(Beginning of INFORMATION SHOWN)
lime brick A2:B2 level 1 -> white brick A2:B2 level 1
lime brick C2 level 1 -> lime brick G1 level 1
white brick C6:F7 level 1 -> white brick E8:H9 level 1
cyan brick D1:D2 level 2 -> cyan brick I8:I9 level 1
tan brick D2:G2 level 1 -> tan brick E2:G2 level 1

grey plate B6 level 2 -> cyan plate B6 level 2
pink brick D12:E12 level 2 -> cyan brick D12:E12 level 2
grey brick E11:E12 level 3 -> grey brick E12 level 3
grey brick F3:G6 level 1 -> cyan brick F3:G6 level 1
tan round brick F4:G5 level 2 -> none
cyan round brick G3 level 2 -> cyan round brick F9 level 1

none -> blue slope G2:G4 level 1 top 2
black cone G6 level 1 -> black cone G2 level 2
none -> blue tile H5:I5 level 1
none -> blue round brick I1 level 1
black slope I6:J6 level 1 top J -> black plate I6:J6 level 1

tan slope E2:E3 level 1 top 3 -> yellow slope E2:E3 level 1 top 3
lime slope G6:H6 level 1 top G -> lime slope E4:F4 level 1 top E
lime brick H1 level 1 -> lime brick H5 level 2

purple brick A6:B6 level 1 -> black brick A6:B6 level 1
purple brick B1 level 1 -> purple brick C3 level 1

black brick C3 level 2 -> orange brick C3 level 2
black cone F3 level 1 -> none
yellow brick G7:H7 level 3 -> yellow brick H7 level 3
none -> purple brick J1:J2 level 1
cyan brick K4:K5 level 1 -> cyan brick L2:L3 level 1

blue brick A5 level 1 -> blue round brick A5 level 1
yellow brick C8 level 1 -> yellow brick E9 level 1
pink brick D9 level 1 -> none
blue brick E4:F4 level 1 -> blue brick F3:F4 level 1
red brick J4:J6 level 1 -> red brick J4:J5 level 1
(End of INFORMATION SHOWN)
TASK DESCRIPTION: Would you please copy exactly the part of the entries above that begins at the line containing "lime brick H1" and ends at the line containing "yellow brick G7:H7", both lines included?

ANSWER AREA:
lime brick H1 level 1 -> lime brick H5 level 2

purple brick A6:B6 level 1 -> black brick A6:B6 level 1
purple brick B1 level 1 -> purple brick C3 level 1

black brick C3 level 2 -> orange brick C3 level 2
black cone F3 level 1 -> none
yellow brick G7:H7 level 3 -> yellow brick H7 level 3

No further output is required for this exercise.